What to do: Write the data below out again, unchanged.

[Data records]
=====

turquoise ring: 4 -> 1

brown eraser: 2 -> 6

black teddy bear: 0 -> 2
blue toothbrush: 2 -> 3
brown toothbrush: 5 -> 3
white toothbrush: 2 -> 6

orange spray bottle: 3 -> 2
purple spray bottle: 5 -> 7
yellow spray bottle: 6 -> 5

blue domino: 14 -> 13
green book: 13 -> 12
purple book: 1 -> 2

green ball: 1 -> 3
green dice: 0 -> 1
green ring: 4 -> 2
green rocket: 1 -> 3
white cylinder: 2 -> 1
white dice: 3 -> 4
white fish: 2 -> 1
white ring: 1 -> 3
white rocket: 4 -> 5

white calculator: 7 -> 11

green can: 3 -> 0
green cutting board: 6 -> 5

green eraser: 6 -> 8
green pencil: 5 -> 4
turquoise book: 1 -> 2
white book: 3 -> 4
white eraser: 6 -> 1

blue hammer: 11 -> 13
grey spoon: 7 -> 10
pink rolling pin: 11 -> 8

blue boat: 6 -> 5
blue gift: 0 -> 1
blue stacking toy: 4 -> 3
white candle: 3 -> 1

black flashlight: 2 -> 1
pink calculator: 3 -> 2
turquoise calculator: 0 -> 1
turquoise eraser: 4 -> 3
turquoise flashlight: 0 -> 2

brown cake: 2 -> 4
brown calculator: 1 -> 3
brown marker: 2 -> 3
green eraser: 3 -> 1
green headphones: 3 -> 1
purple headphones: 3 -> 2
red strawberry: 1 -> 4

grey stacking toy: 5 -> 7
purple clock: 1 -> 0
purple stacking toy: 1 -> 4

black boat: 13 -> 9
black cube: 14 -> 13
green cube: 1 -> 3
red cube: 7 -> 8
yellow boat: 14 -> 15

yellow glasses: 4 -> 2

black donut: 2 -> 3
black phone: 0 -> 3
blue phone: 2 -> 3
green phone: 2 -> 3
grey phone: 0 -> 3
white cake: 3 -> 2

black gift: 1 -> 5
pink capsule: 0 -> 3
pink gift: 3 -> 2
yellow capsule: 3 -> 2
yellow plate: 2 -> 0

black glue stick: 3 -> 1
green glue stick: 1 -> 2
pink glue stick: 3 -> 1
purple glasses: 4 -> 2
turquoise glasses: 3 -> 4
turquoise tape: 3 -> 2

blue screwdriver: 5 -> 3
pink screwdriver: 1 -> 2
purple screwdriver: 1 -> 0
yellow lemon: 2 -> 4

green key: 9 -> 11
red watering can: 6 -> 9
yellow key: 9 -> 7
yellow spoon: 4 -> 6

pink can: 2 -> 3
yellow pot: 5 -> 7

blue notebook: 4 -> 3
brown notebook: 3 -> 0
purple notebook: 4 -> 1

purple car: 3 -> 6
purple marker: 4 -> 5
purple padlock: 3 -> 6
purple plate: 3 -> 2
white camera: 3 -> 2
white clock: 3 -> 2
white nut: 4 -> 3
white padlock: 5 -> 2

=====

Exercise solution:
turquoise ring: 4 -> 1

brown eraser: 2 -> 6

black teddy bear: 0 -> 2
blue toothbrush: 2 -> 3
brown toothbrush: 5 -> 3
white toothbrush: 2 -> 6

orange spray bottle: 3 -> 2
purple spray bottle: 5 -> 7
yellow spray bottle: 6 -> 5

blue domino: 14 -> 13
green book: 13 -> 12
purple book: 1 -> 2

green ball: 1 -> 3
green dice: 0 -> 1
green ring: 4 -> 2
green rocket: 1 -> 3
white cylinder: 2 -> 1
white dice: 3 -> 4
white fish: 2 -> 1
white ring: 1 -> 3
white rocket: 4 -> 5

white calculator: 7 -> 11

green can: 3 -> 0
green cutting board: 6 -> 5

green eraser: 6 -> 8
green pencil: 5 -> 4
turquoise book: 1 -> 2
white book: 3 -> 4
white eraser: 6 -> 1

blue hammer: 11 -> 13
grey spoon: 7 -> 10
pink rolling pin: 11 -> 8

blue boat: 6 -> 5
blue gift: 0 -> 1
blue stacking toy: 4 -> 3
white candle: 3 -> 1

black flashlight: 2 -> 1
pink calculator: 3 -> 2
turquoise calculator: 0 -> 1
turquoise eraser: 4 -> 3
turquoise flashlight: 0 -> 2

brown cake: 2 -> 4
brown calculator: 1 -> 3
brown marker: 2 -> 3
green eraser: 3 -> 1
green headphones: 3 -> 1
purple headphones: 3 -> 2
red strawberry: 1 -> 4

grey stacking toy: 5 -> 7
purple clock: 1 -> 0
purple stacking toy: 1 -> 4

black boat: 13 -> 9
black cube: 14 -> 13
green cube: 1 -> 3
red cube: 7 -> 8
yellow boat: 14 -> 15

yellow glasses: 4 -> 2

black donut: 2 -> 3
black phone: 0 -> 3
blue phone: 2 -> 3
green phone: 2 -> 3
grey phone: 0 -> 3
white cake: 3 -> 2

black gift: 1 -> 5
pink capsule: 0 -> 3
pink gift: 3 -> 2
yellow capsule: 3 -> 2
yellow plate: 2 -> 0

black glue stick: 3 -> 1
green glue stick: 1 -> 2
pink glue stick: 3 -> 1
purple glasses: 4 -> 2
turquoise glasses: 3 -> 4
turquoise tape: 3 -> 2

blue screwdriver: 5 -> 3
pink screwdriver: 1 -> 2
purple screwdriver: 1 -> 0
yellow lemon: 2 -> 4

green key: 9 -> 11
red watering can: 6 -> 9
yellow key: 9 -> 7
yellow spoon: 4 -> 6

pink can: 2 -> 3
yellow pot: 5 -> 7

blue notebook: 4 -> 3
brown notebook: 3 -> 0
purple notebook: 4 -> 1

purple car: 3 -> 6
purple marker: 4 -> 5
purple padlock: 3 -> 6
purple plate: 3 -> 2
white camera: 3 -> 2
white clock: 3 -> 2
white nut: 4 -> 3
white padlock: 5 -> 2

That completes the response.